**YOUR OBJECTIVE**
Since the records include pictures, leave those out while you reproduce exactly and only the lines from the one containing "CN3 pin 3: MISO -> SCK" through the one containing "SW1: none -> switch (PWR, VCC)", inclusive.

_ _ _

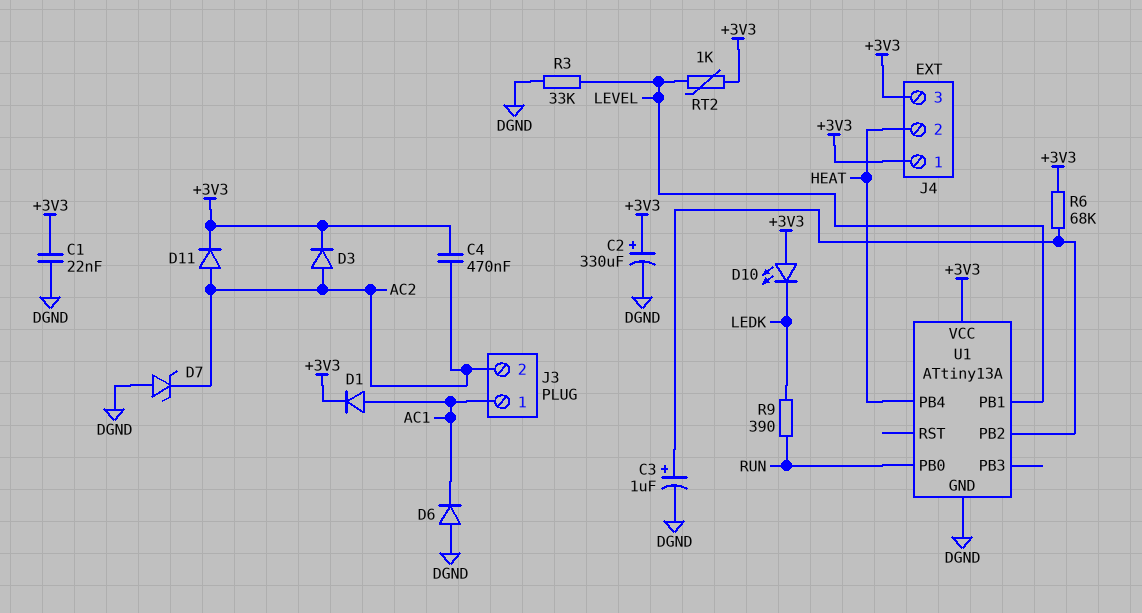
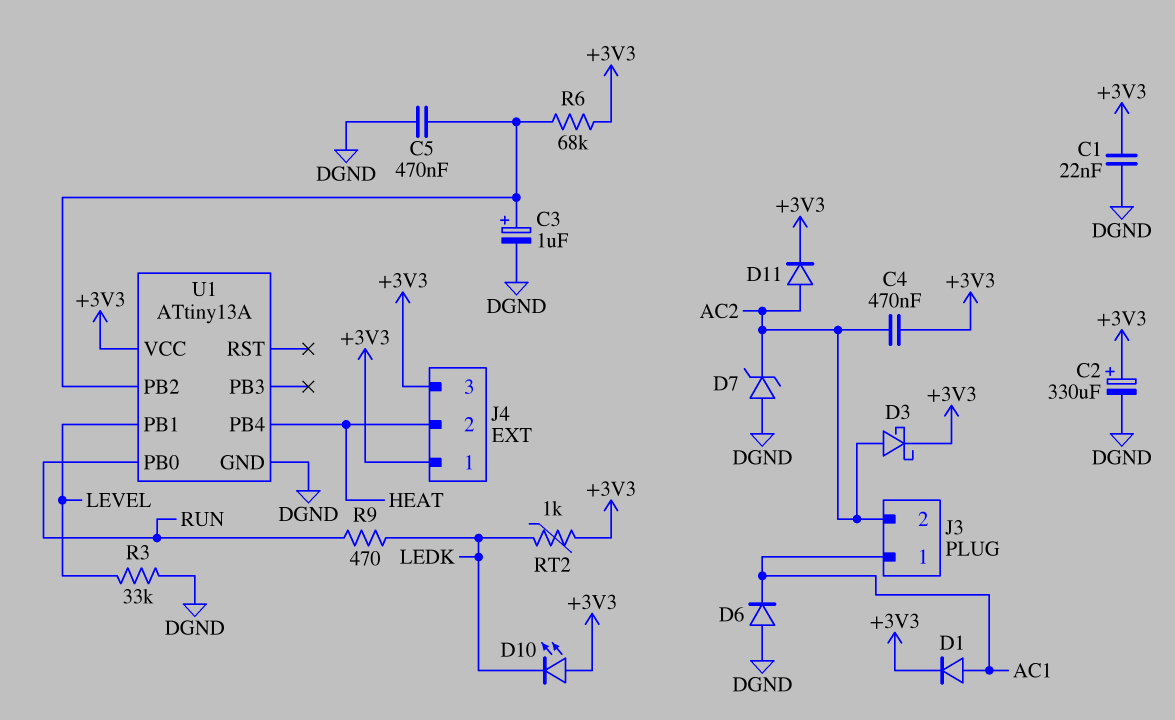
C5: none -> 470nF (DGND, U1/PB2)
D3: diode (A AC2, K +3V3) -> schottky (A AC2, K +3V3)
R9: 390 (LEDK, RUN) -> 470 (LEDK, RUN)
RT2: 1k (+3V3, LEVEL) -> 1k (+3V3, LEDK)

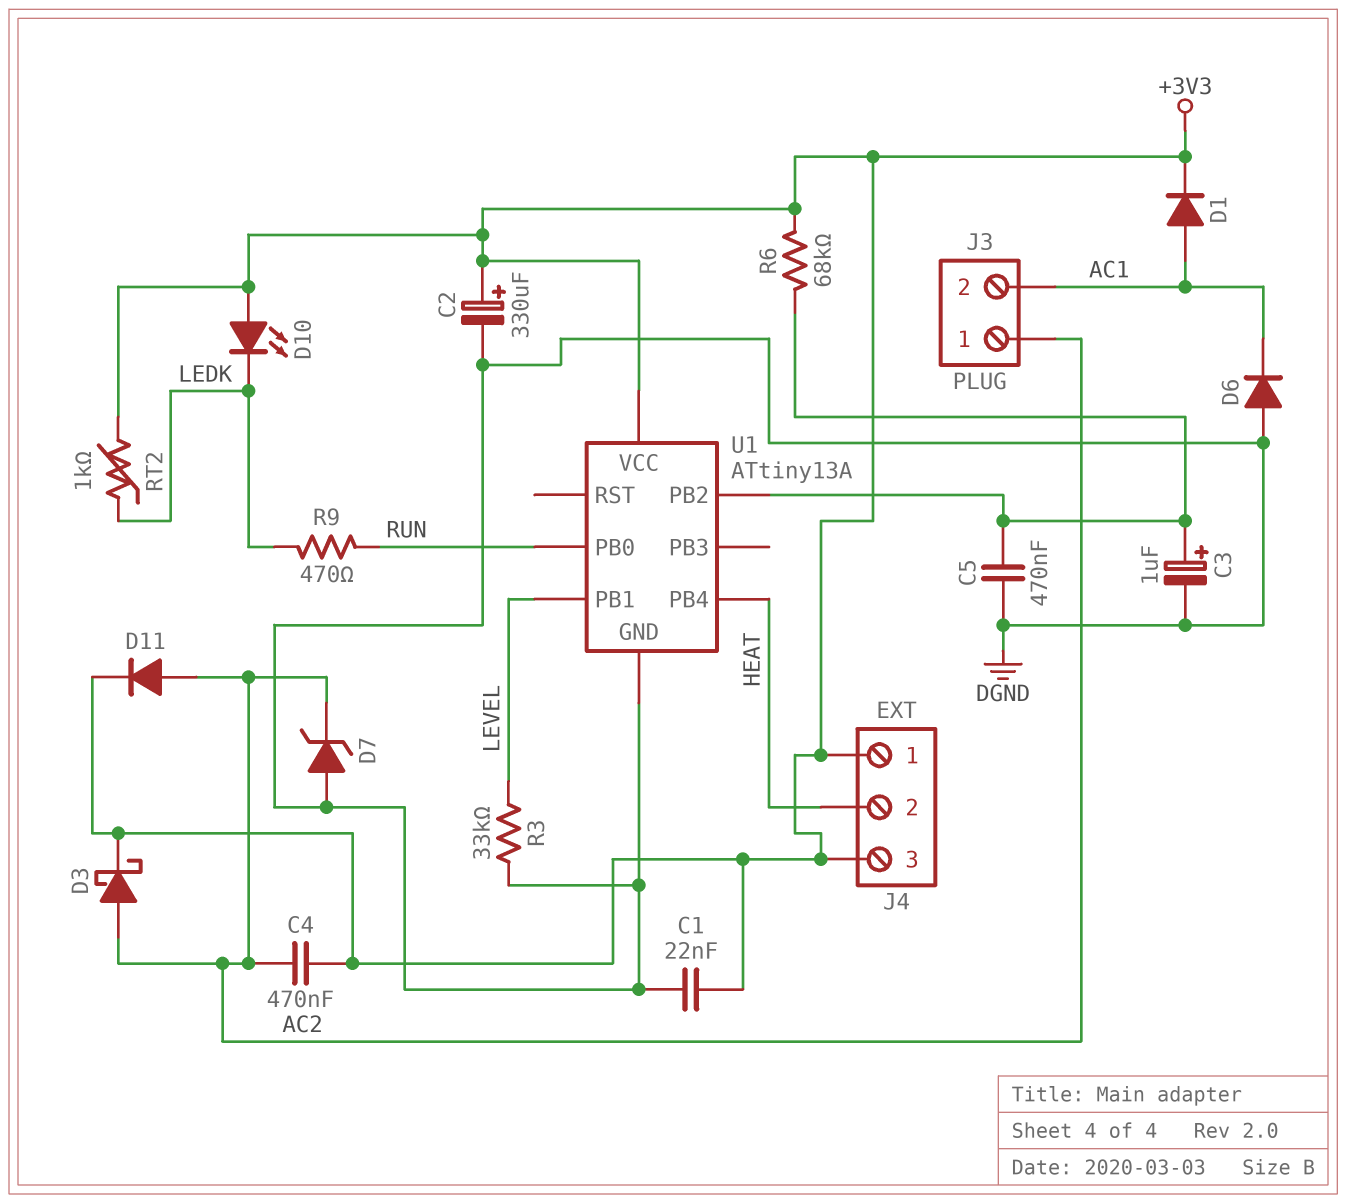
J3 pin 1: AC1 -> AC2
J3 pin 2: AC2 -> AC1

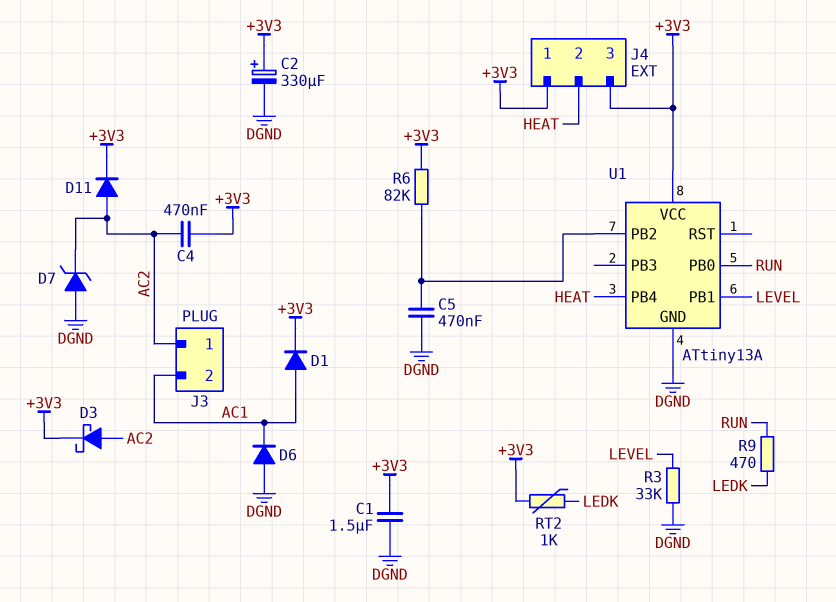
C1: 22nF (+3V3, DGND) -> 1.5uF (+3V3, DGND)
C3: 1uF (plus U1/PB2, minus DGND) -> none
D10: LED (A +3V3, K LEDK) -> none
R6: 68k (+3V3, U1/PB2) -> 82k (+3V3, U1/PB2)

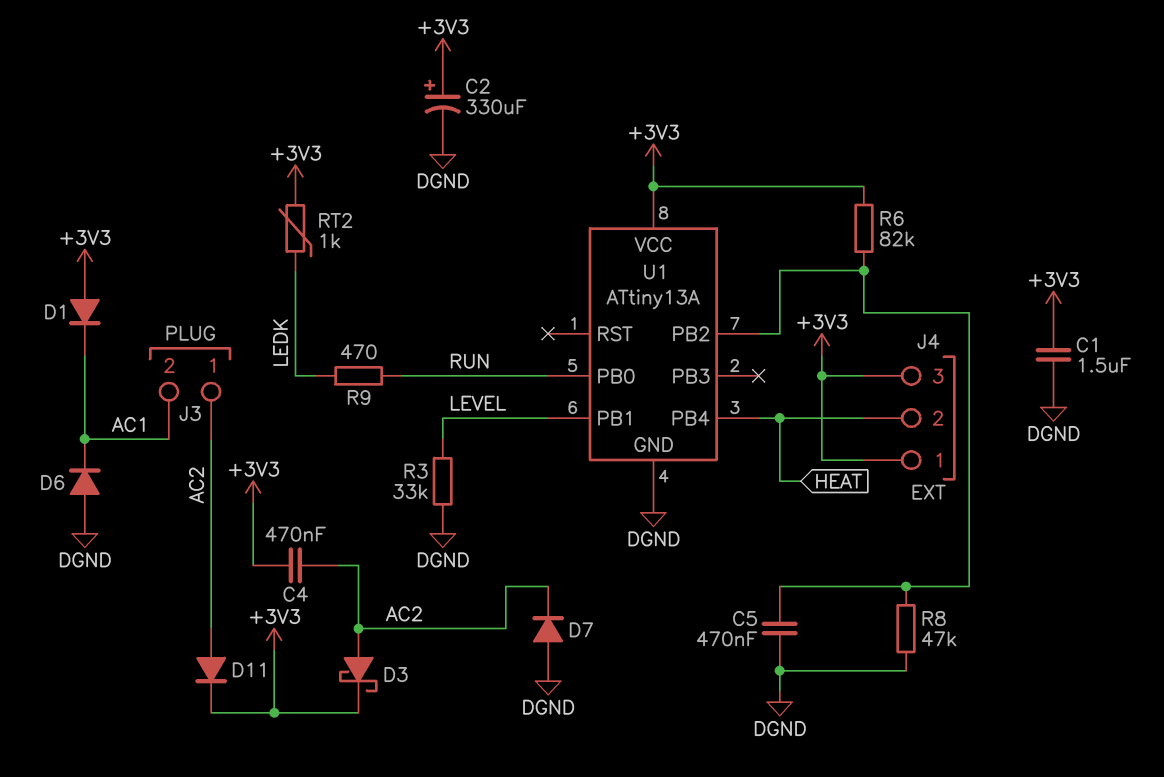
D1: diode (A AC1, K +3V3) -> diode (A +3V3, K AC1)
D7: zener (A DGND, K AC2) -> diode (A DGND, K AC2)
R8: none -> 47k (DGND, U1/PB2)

_ _ _

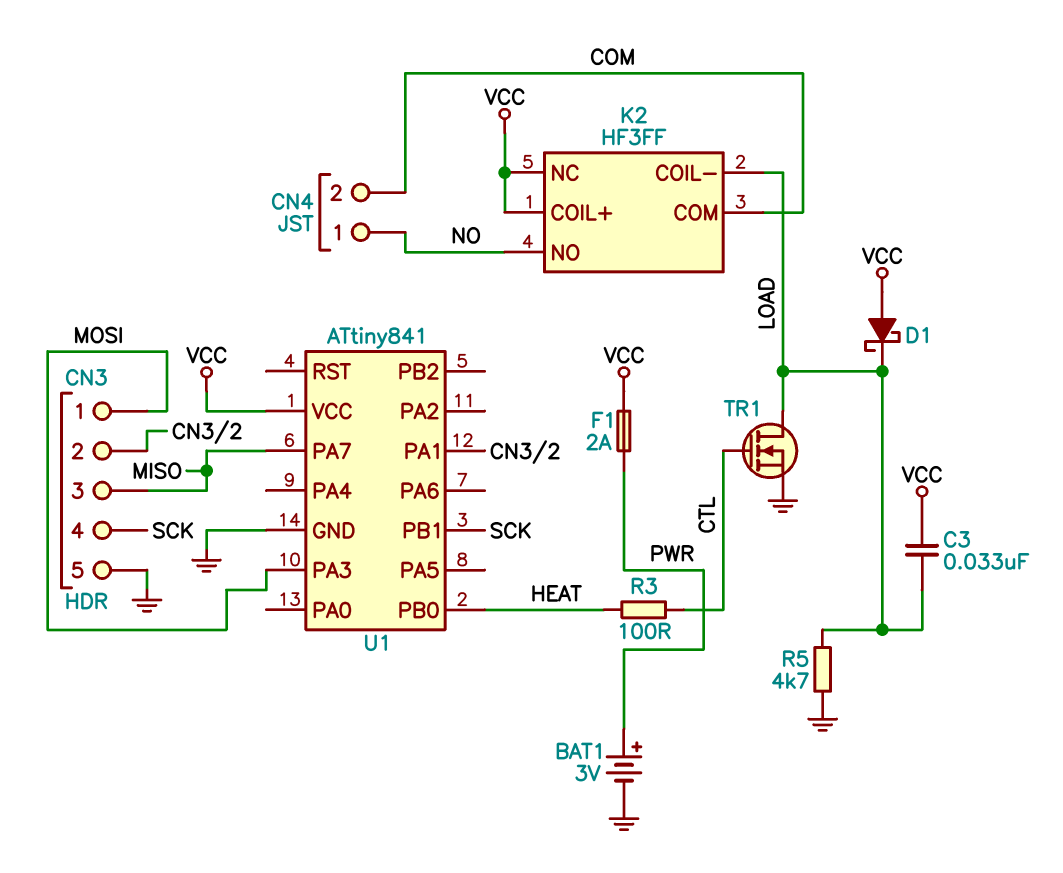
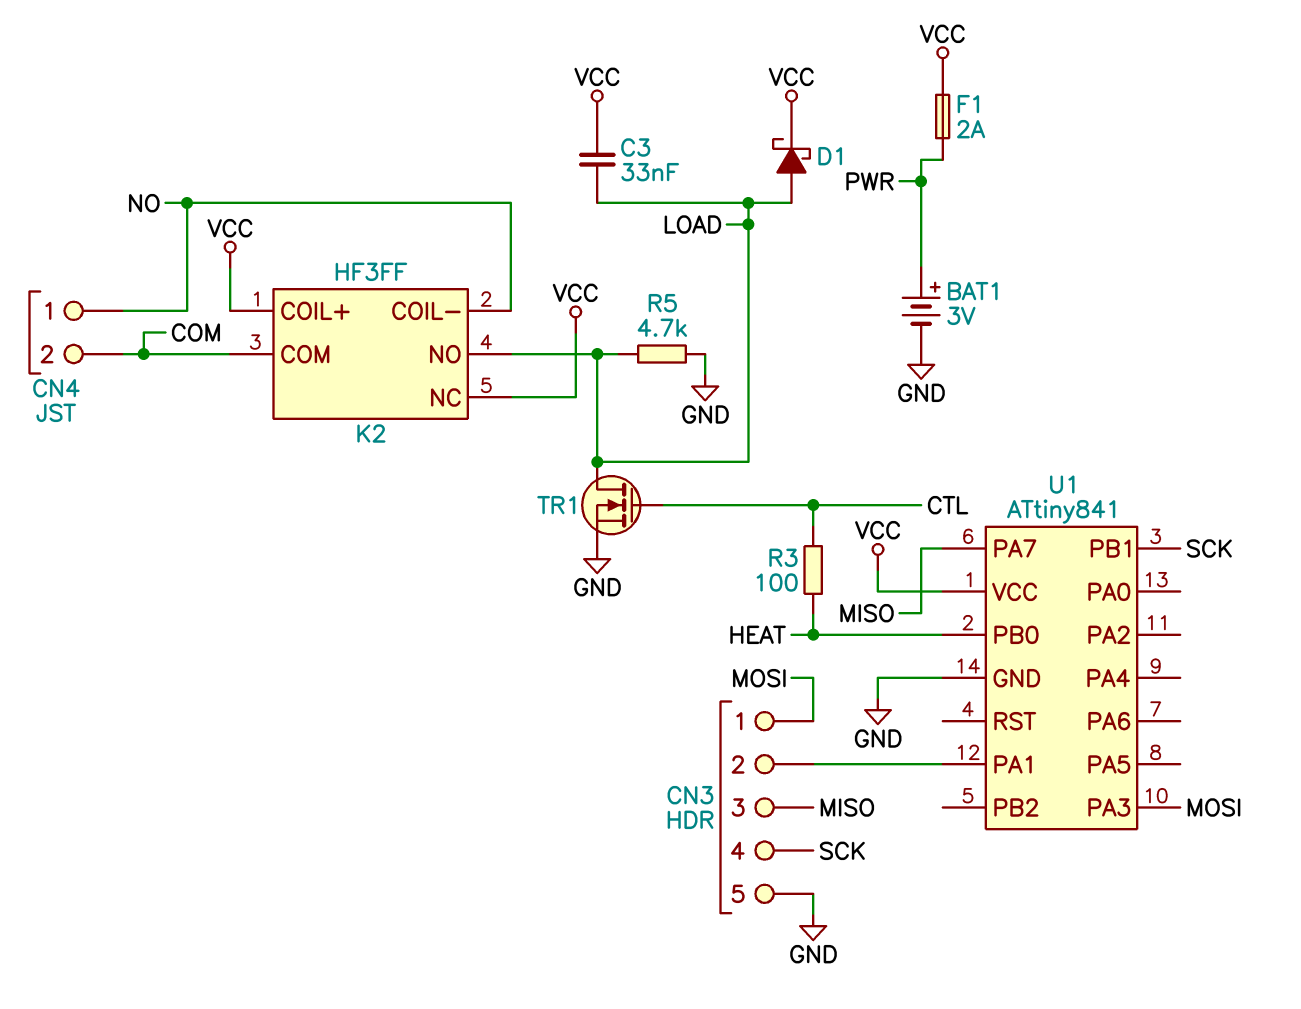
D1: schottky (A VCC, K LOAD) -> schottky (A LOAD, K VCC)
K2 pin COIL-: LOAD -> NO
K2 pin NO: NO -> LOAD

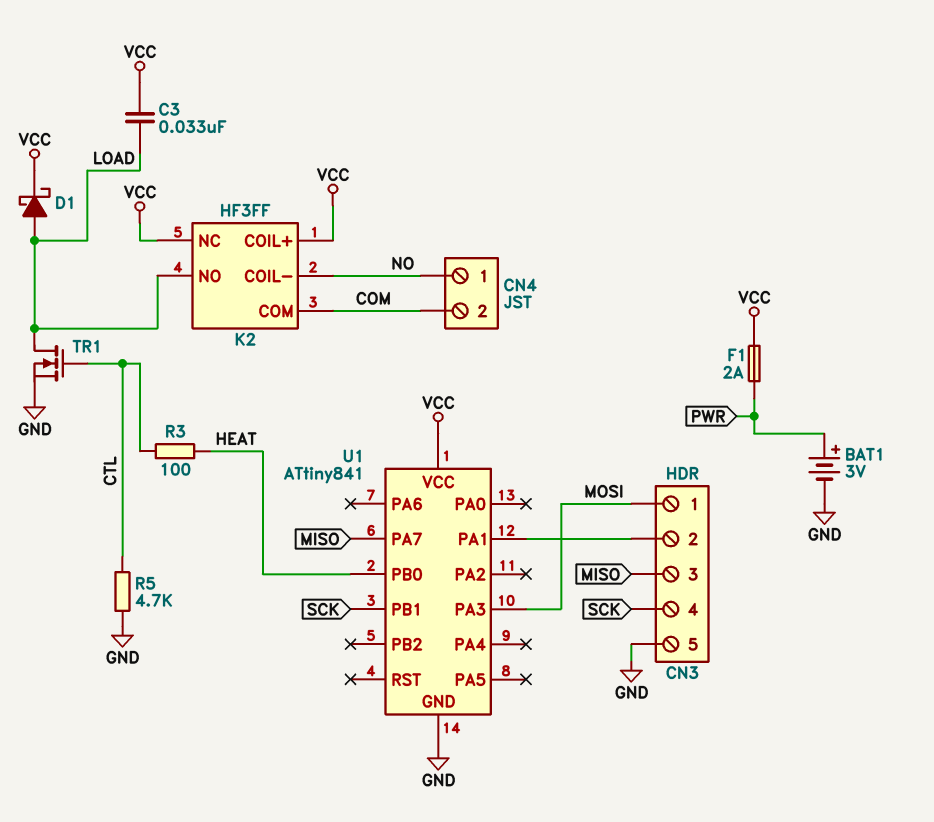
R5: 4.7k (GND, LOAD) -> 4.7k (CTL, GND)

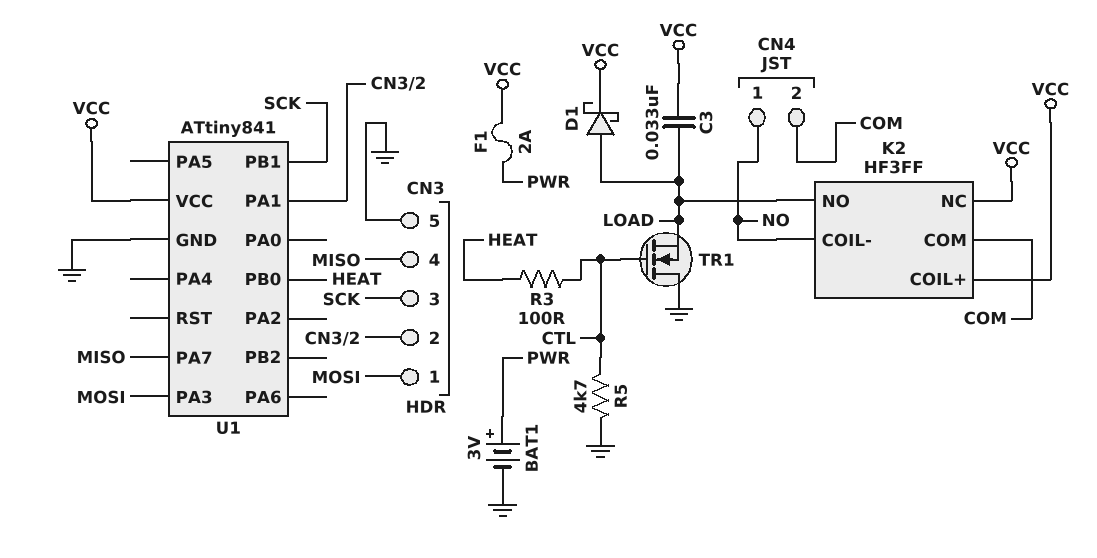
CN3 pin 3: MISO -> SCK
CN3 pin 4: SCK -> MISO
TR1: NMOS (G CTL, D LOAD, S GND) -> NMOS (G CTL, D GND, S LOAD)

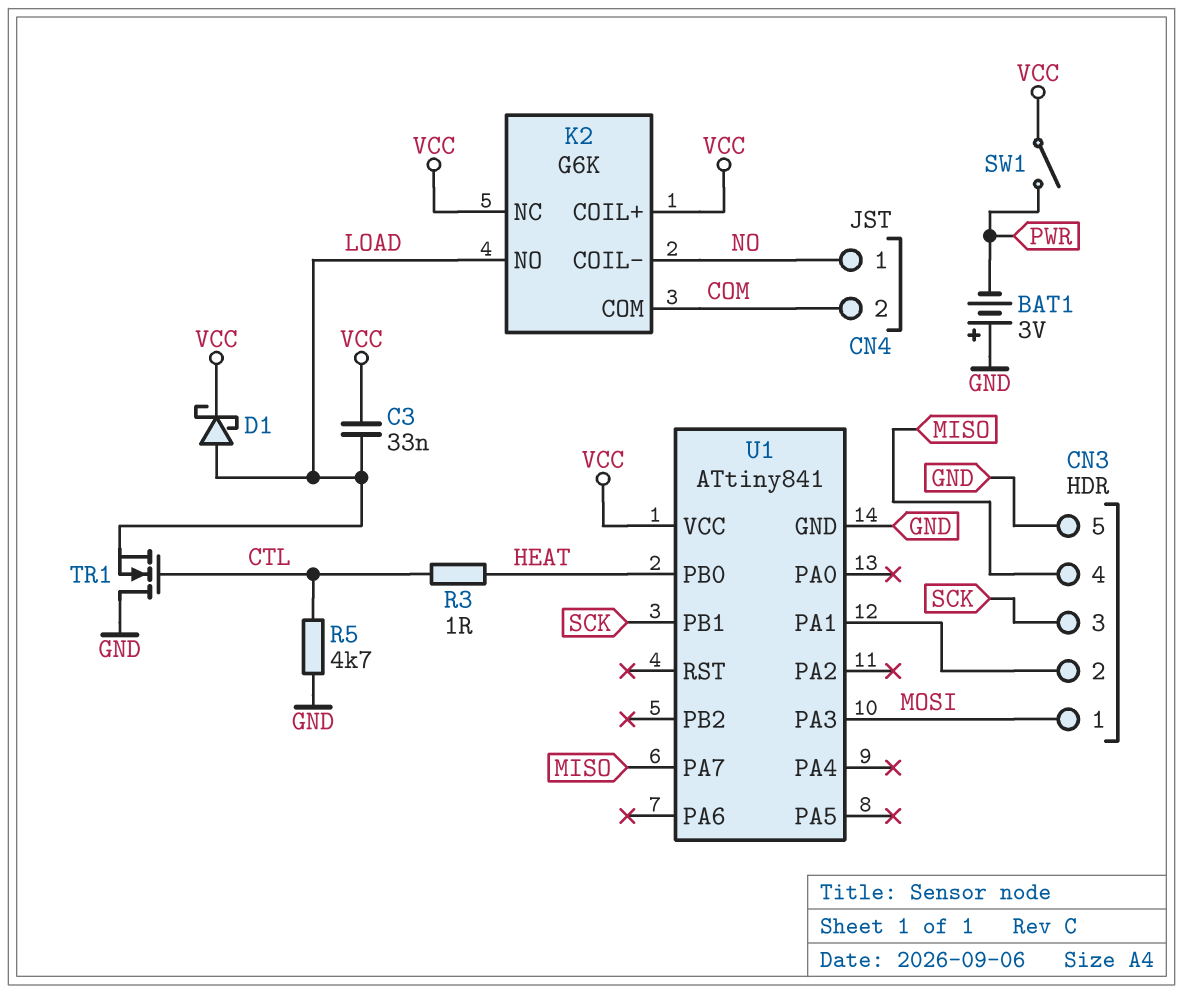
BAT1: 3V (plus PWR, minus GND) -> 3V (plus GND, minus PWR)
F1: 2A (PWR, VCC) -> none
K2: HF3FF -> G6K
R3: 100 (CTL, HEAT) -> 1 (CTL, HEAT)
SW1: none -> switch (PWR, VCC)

_ _ _

**SOLUTION TO THE PROBLEM**
CN3 pin 3: MISO -> SCK
CN3 pin 4: SCK -> MISO
TR1: NMOS (G CTL, D LOAD, S GND) -> NMOS (G CTL, D GND, S LOAD)

BAT1: 3V (plus PWR, minus GND) -> 3V (plus GND, minus PWR)
F1: 2A (PWR, VCC) -> none
K2: HF3FF -> G6K
R3: 100 (CTL, HEAT) -> 1 (CTL, HEAT)
SW1: none -> switch (PWR, VCC)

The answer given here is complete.